- **RECORD EXTRACTS**
# # # # #

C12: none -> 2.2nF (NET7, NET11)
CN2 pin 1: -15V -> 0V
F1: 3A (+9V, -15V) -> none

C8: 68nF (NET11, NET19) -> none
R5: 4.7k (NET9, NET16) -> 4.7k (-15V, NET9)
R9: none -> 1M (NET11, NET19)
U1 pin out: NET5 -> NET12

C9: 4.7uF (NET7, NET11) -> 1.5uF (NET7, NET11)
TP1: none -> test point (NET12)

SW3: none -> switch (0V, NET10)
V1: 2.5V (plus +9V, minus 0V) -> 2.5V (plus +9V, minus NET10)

# # # # #

- **PROBLEM REQUIREMENTS**
All of the entries must be quoted exactly; please include each one.

- **SOLUTION TO THE PROBLEM**
C12: none -> 2.2nF (NET7, NET11)
CN2 pin 1: -15V -> 0V
F1: 3A (+9V, -15V) -> none

C8: 68nF (NET11, NET19) -> none
R5: 4.7k (NET9, NET16) -> 4.7k (-15V, NET9)
R9: none -> 1M (NET11, NET19)
U1 pin out: NET5 -> NET12

C9: 4.7uF (NET7, NET11) -> 1.5uF (NET7, NET11)
TP1: none -> test point (NET12)

SW3: none -> switch (0V, NET10)
V1: 2.5V (plus +9V, minus 0V) -> 2.5V (plus +9V, minus NET10)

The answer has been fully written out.